Start of COLLECTED MATERIAL

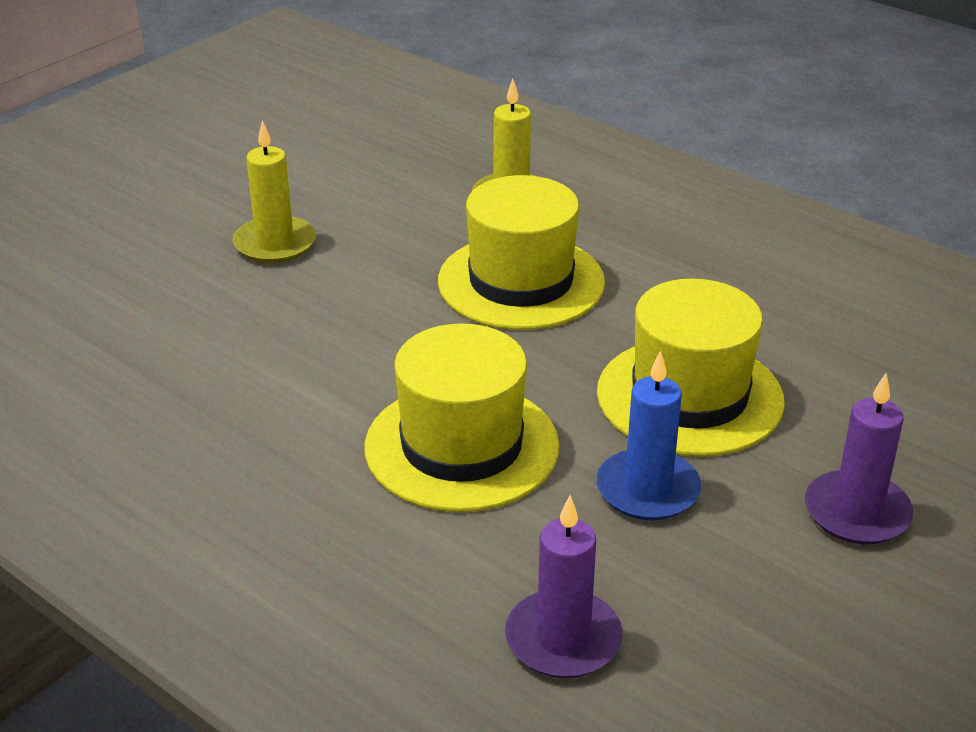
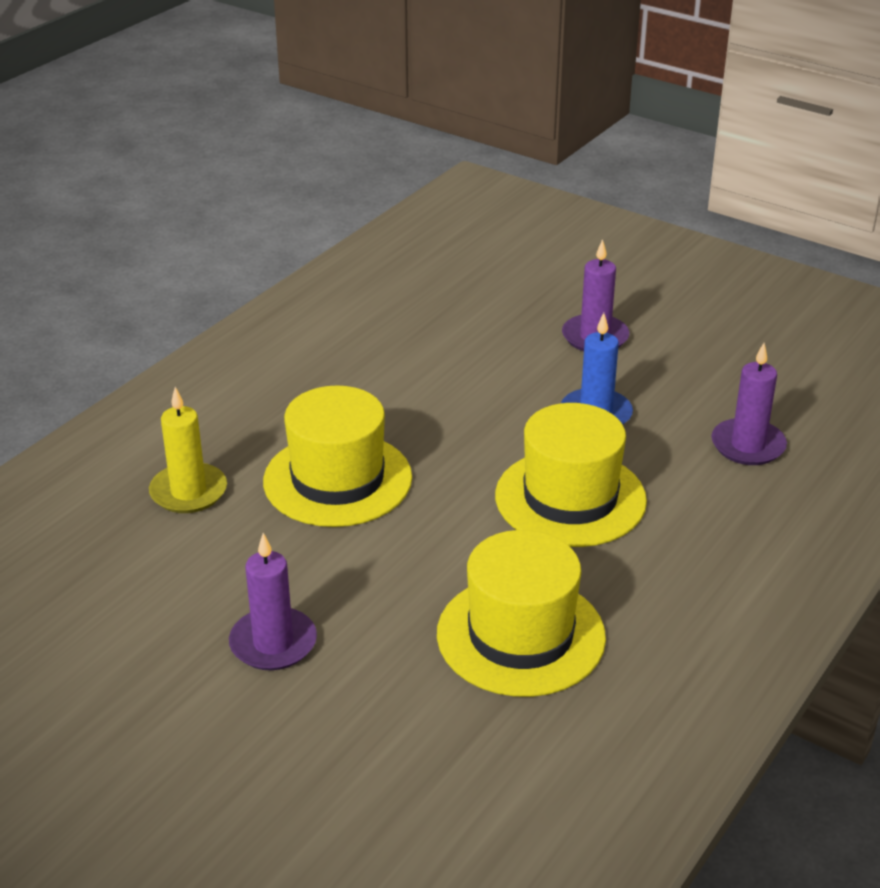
camera: 95 degrees left, 0 degrees up
(275, 244) = (273, 643): yellow candle -> purple candle
(690, 397) = (487, 396): yellow hat -> yellow hat (521, 635)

End of COLLECTED MATERIAL

» EXERCISE INSTRUCTIONS
Please reproduce each line of the listing above exactly, skipping pictures.

» EXPECTED OUTPUT
camera: 95 degrees left, 0 degrees up
(275, 244) = (273, 643): yellow candle -> purple candle
(690, 397) = (487, 396): yellow hat -> yellow hat (521, 635)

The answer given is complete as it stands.